[[ SUPPLIED RECORDS, beginning ]]

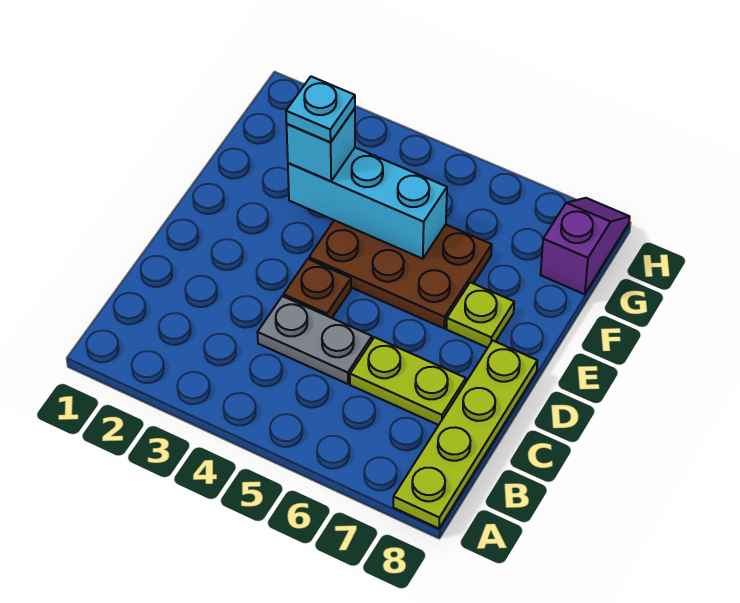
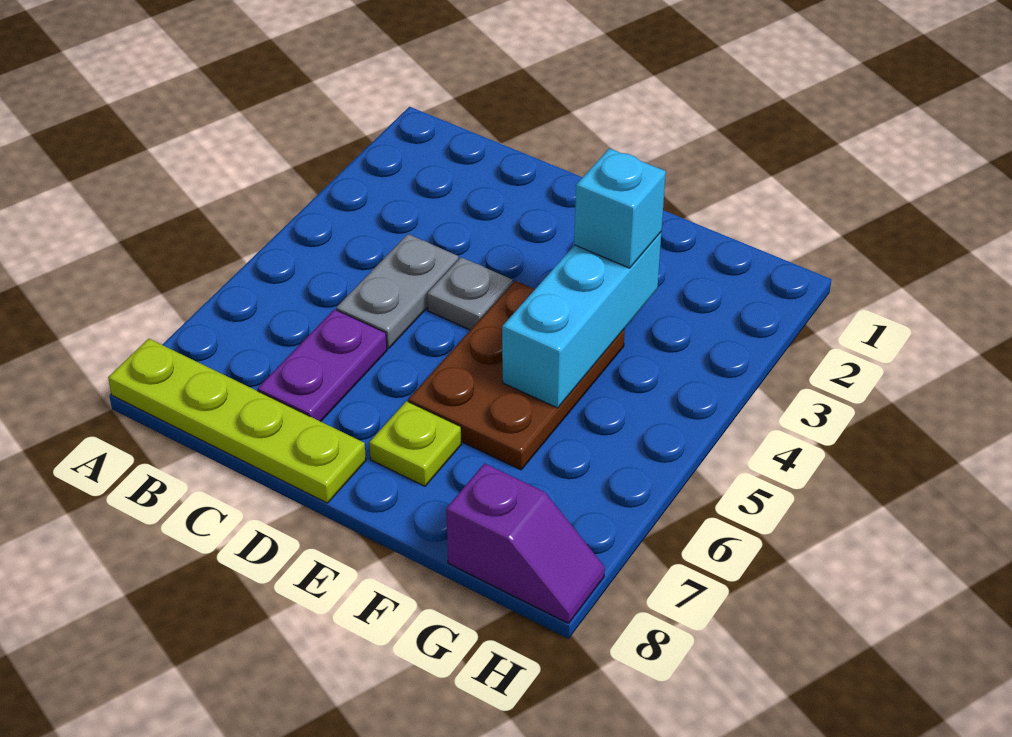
lime plate C6:C7 level 1 -> purple plate C6:C7 level 1
brown plate D4 level 1 -> grey plate D4 level 1
cyan plate F3 level 4 -> none

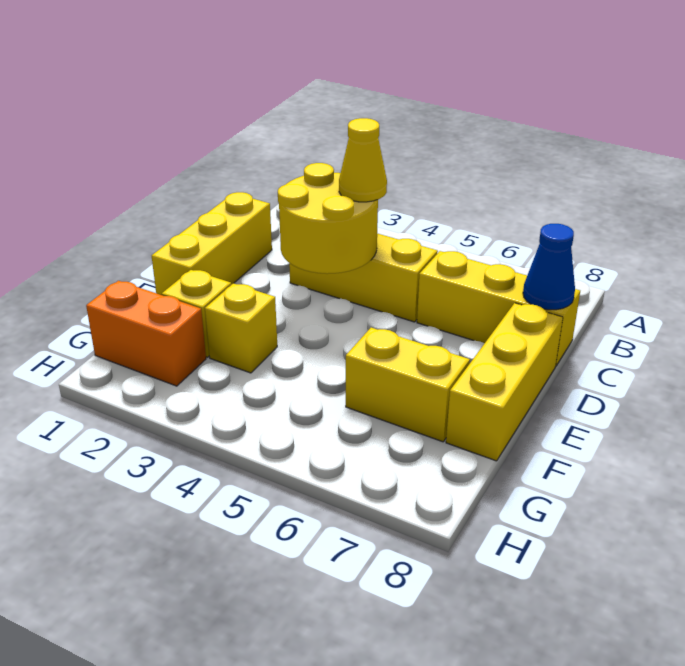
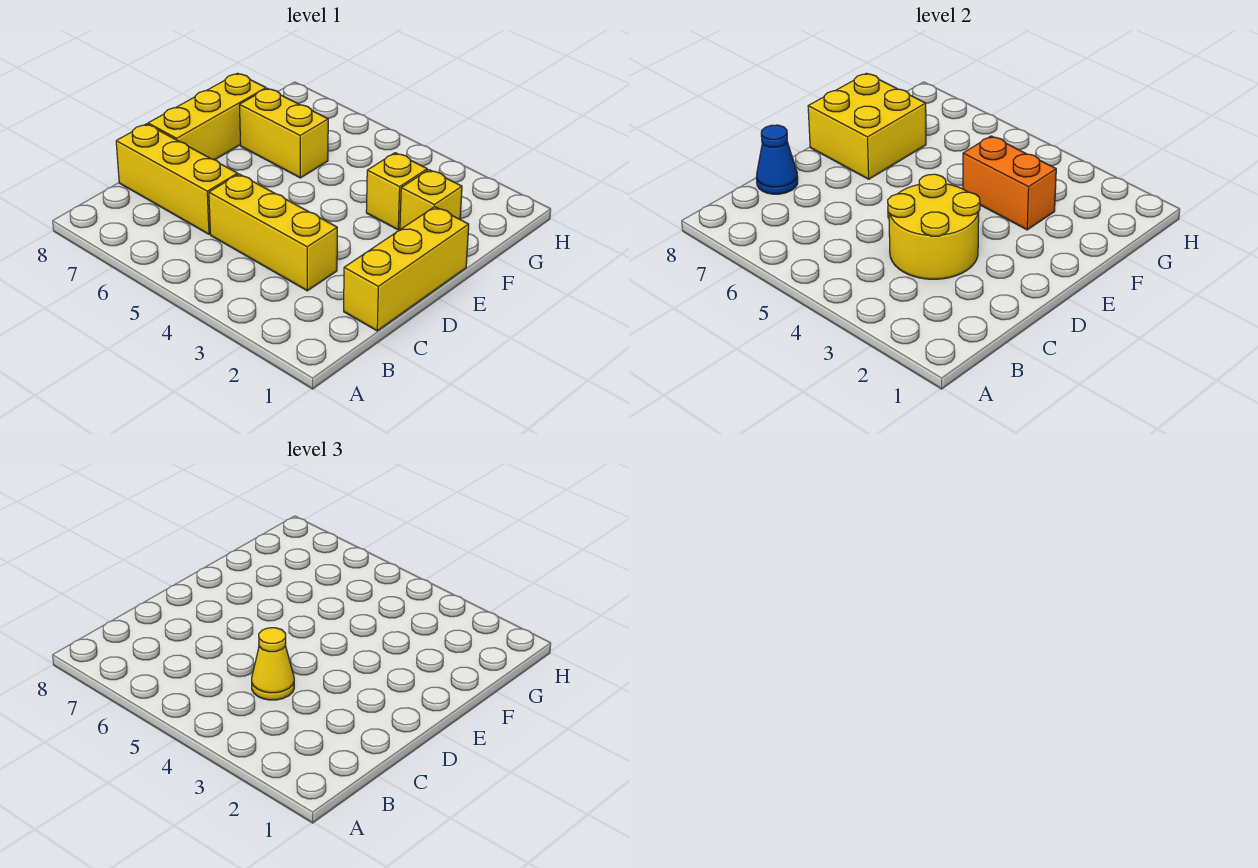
none -> yellow brick E7:F8 level 2
orange brick G1:G2 level 1 -> orange brick F3:F4 level 2

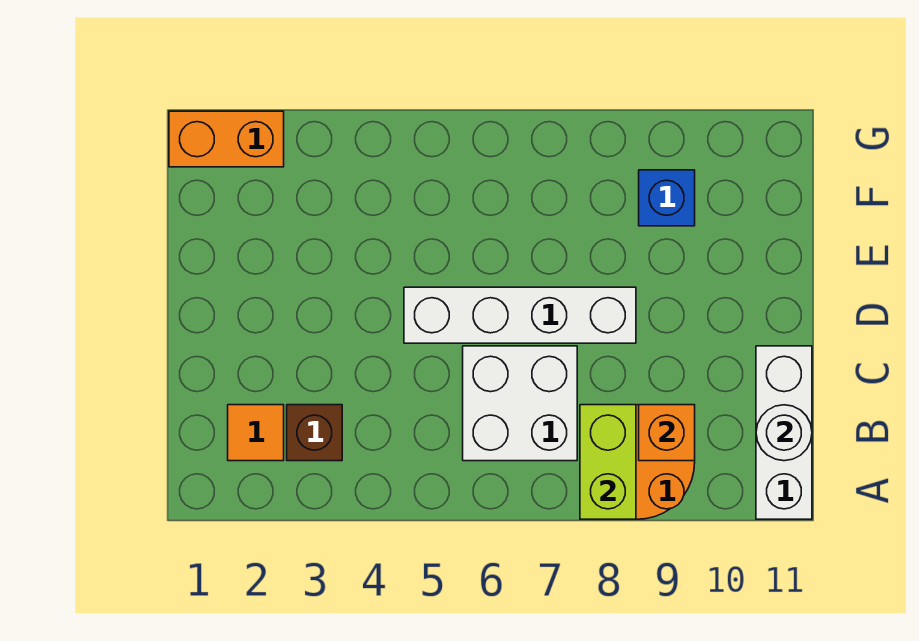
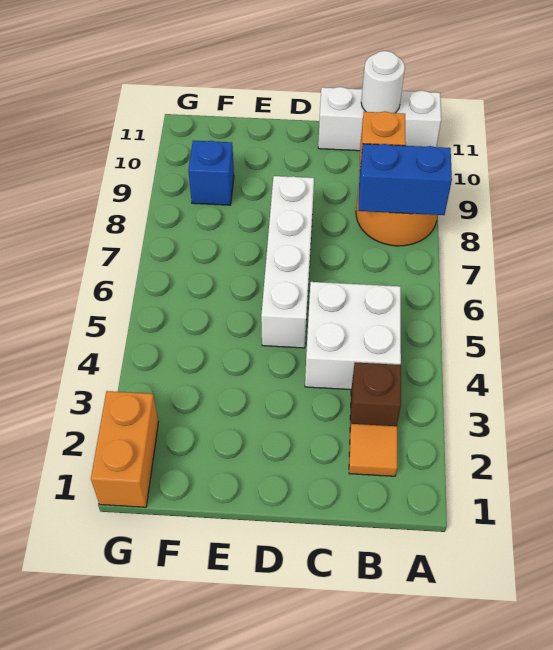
lime brick A8:B8 level 2 -> blue brick A8:B8 level 2
white brick B6:C7 level 1 -> white brick B4:C5 level 1

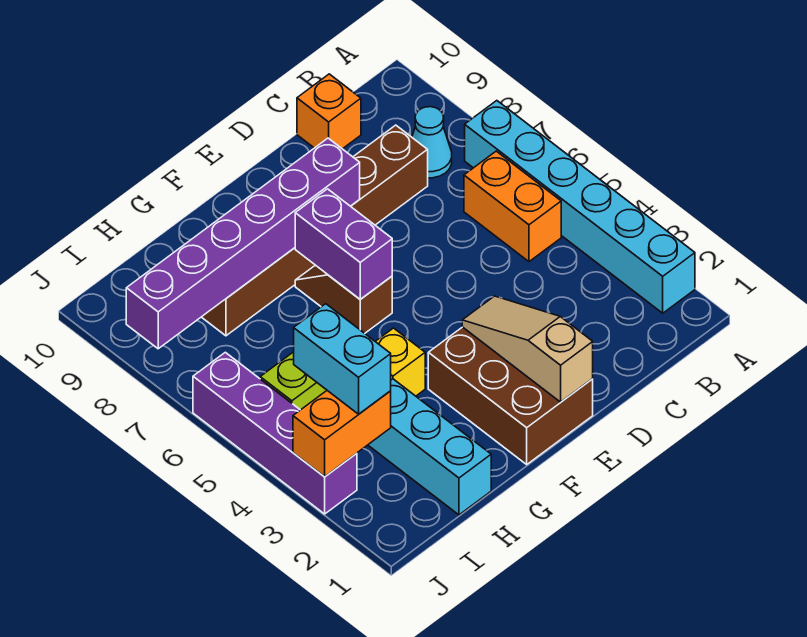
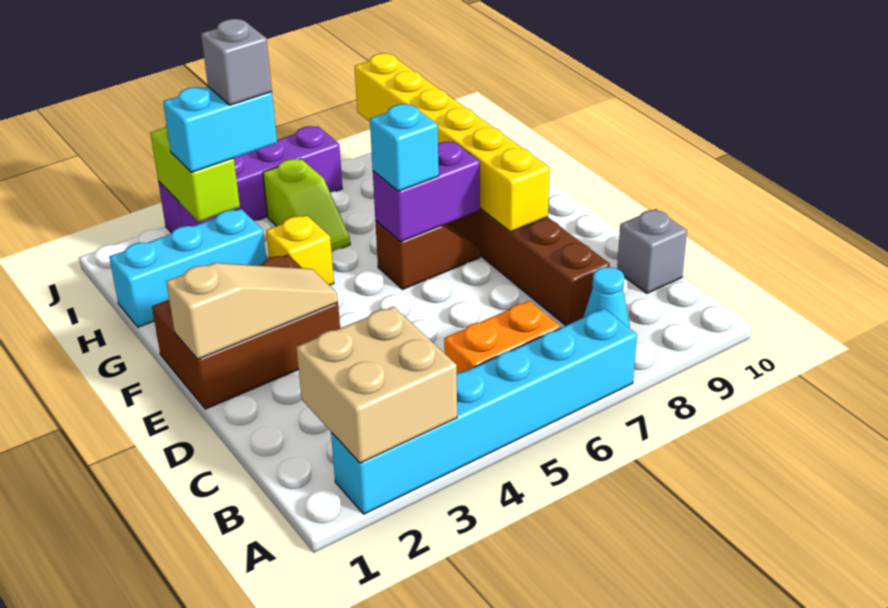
none -> tan brick A2:B3 level 2
orange brick C10 level 1 -> grey brick C10 level 1
purple brick E8:J8 level 2 -> yellow brick E8:J8 level 2
none -> cyan brick F6 level 3
orange brick I3:J3 level 2 -> lime brick I3:J3 level 2
none -> grey brick I4 level 4

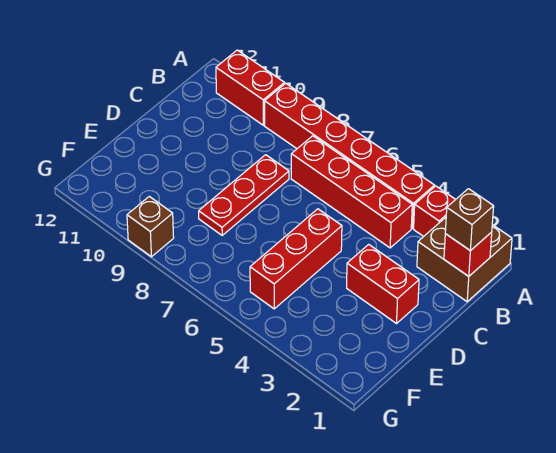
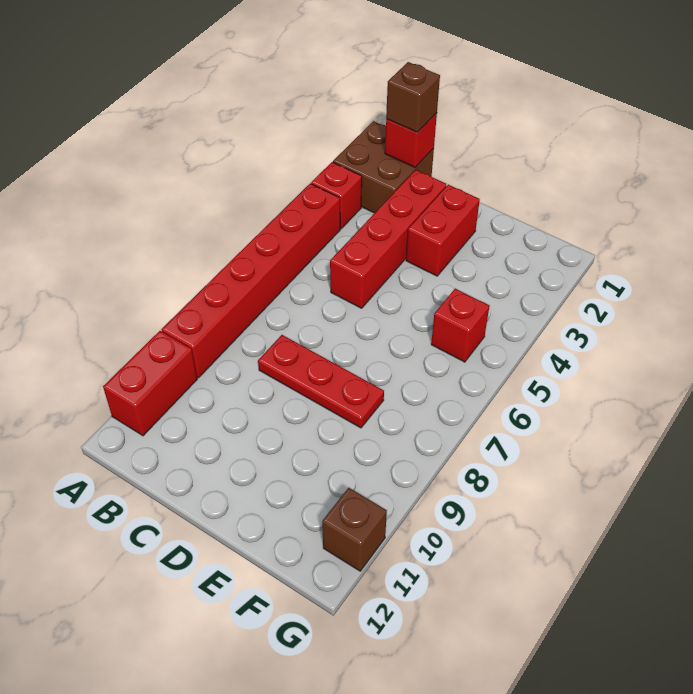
red brick B4:B7 level 1 -> red brick C2:C5 level 1
red brick D5:F5 level 1 -> red brick F5 level 1
brown brick G9 level 1 -> brown brick G11 level 1

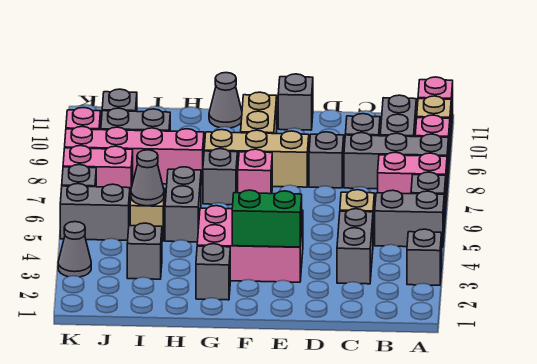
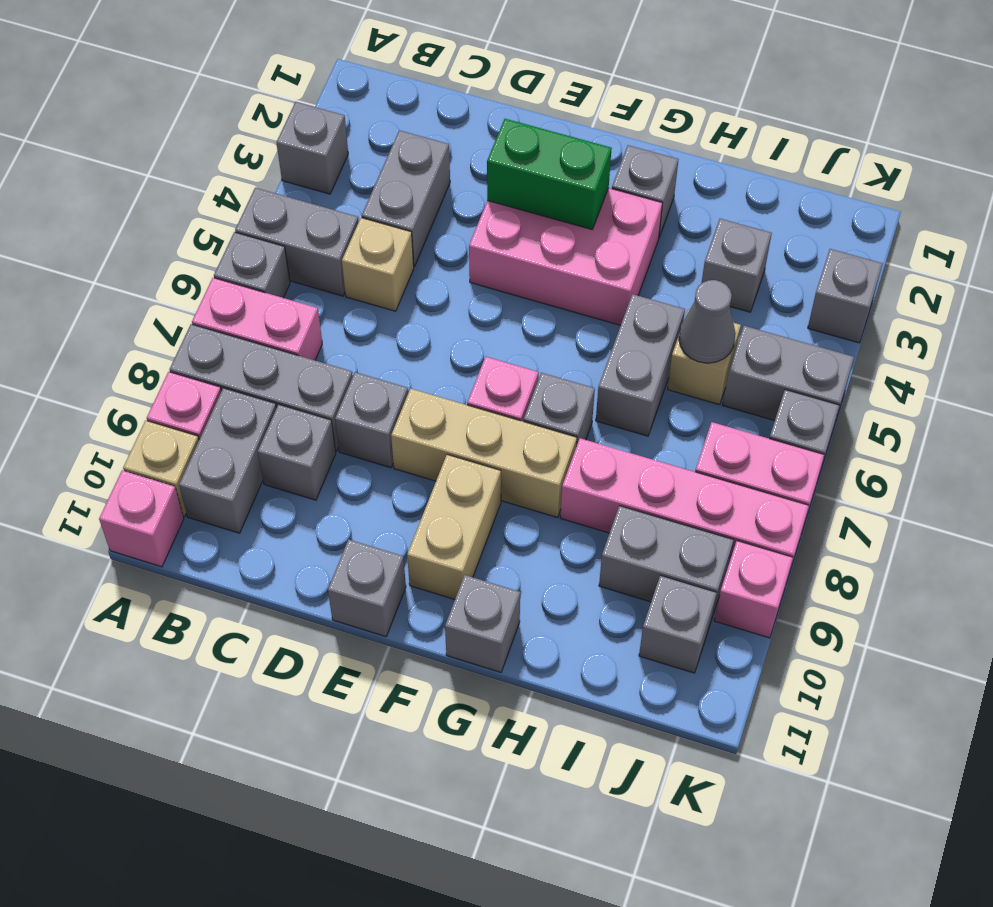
grey cone G11 level 1 -> grey brick G11 level 1
grey cone K3 level 1 -> grey brick K3 level 1

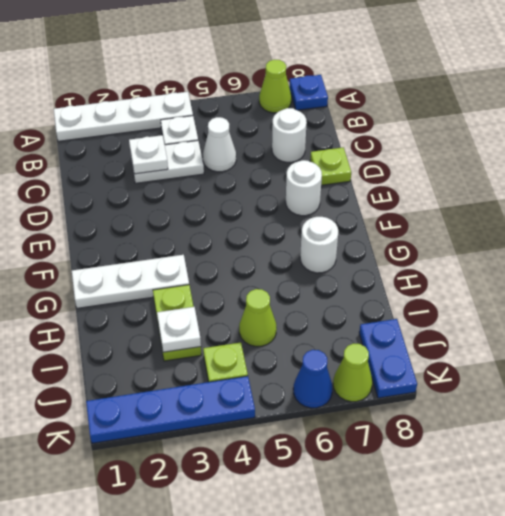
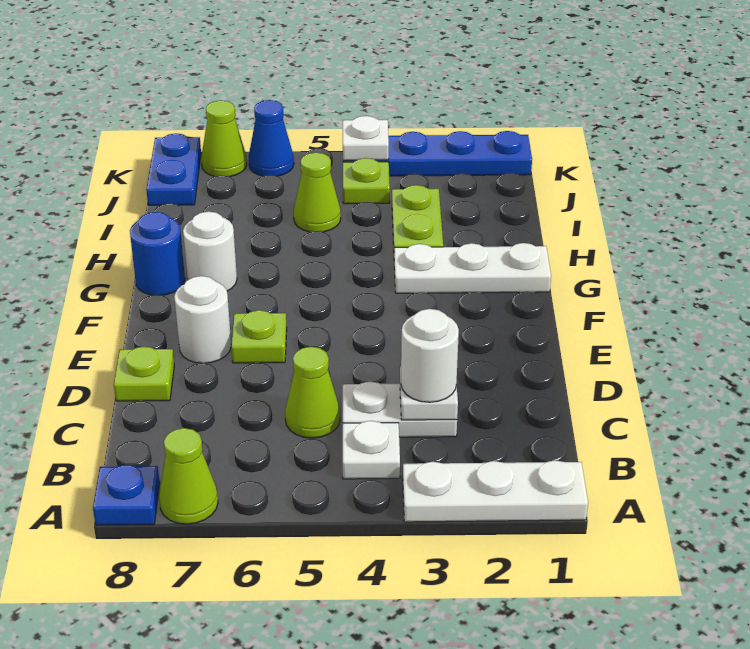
white plate A1:A4 level 1 -> white plate A1:A3 level 1
white cone C5 level 1 -> lime cone C5 level 1
white round brick C7 level 1 -> white round brick C3 level 3
none -> lime plate E6 level 1
none -> blue round brick G8 level 1
white plate I3 level 2 -> white plate K4 level 2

[[ SUPPLIED RECORDS, end ]]

ABOUT THIS EXERCISE => Reproduce each entry precisely, dropping only the pictures.

EXERCISE OUTPUT =>
lime plate C6:C7 level 1 -> purple plate C6:C7 level 1
brown plate D4 level 1 -> grey plate D4 level 1
cyan plate F3 level 4 -> none

none -> yellow brick E7:F8 level 2
orange brick G1:G2 level 1 -> orange brick F3:F4 level 2

lime brick A8:B8 level 2 -> blue brick A8:B8 level 2
white brick B6:C7 level 1 -> white brick B4:C5 level 1

none -> tan brick A2:B3 level 2
orange brick C10 level 1 -> grey brick C10 level 1
purple brick E8:J8 level 2 -> yellow brick E8:J8 level 2
none -> cyan brick F6 level 3
orange brick I3:J3 level 2 -> lime brick I3:J3 level 2
none -> grey brick I4 level 4

red brick B4:B7 level 1 -> red brick C2:C5 level 1
red brick D5:F5 level 1 -> red brick F5 level 1
brown brick G9 level 1 -> brown brick G11 level 1

grey cone G11 level 1 -> grey brick G11 level 1
grey cone K3 level 1 -> grey brick K3 level 1

white plate A1:A4 level 1 -> white plate A1:A3 level 1
white cone C5 level 1 -> lime cone C5 level 1
white round brick C7 level 1 -> white round brick C3 level 3
none -> lime plate E6 level 1
none -> blue round brick G8 level 1
white plate I3 level 2 -> white plate K4 level 2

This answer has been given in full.